> _Extracted material_:
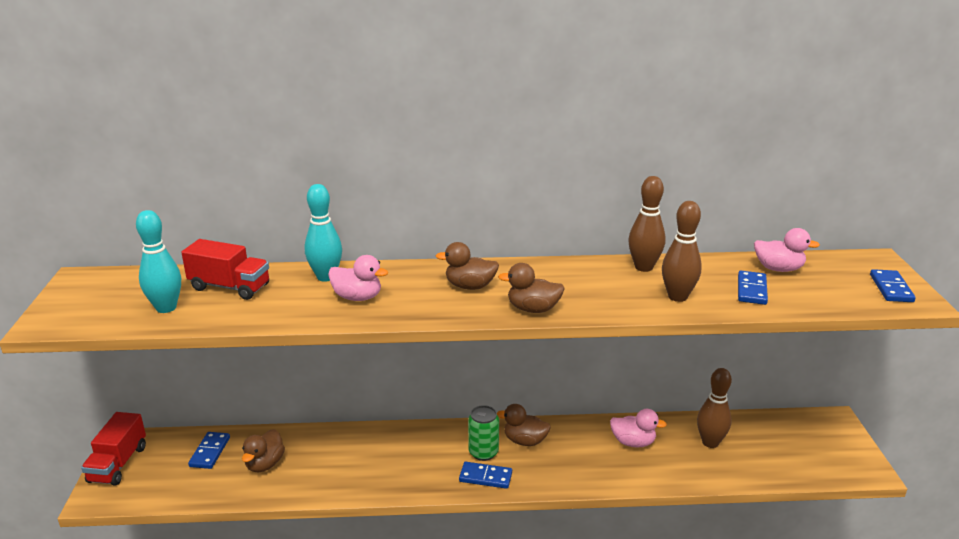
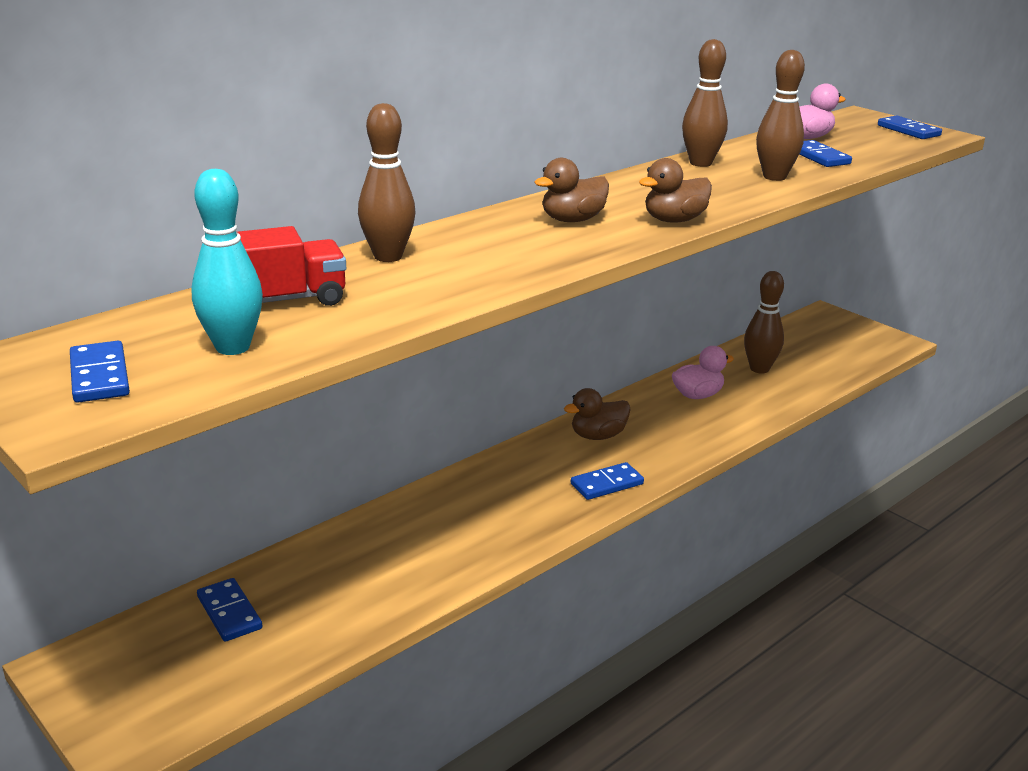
camera: 40 degrees left, 0 degrees up
(96, 302) = (100, 376): none -> blue domino
(118, 464) = (100, 692): red truck -> none
(265, 464) = (331, 589): brown duck -> none
(326, 277) = (388, 256): turquoise bowling pin -> brown bowling pin
(357, 297) = (470, 263): pink duck -> none
(483, 452) = (571, 463): green can -> none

> _Problem statement_: The lines from the one containing "(96, 302) = (100, 376): none -> blue domino" through the last line of the records are the answer; set them down exactly and add nothing.

> _Solved problem_:
(96, 302) = (100, 376): none -> blue domino
(118, 464) = (100, 692): red truck -> none
(265, 464) = (331, 589): brown duck -> none
(326, 277) = (388, 256): turquoise bowling pin -> brown bowling pin
(357, 297) = (470, 263): pink duck -> none
(483, 452) = (571, 463): green can -> none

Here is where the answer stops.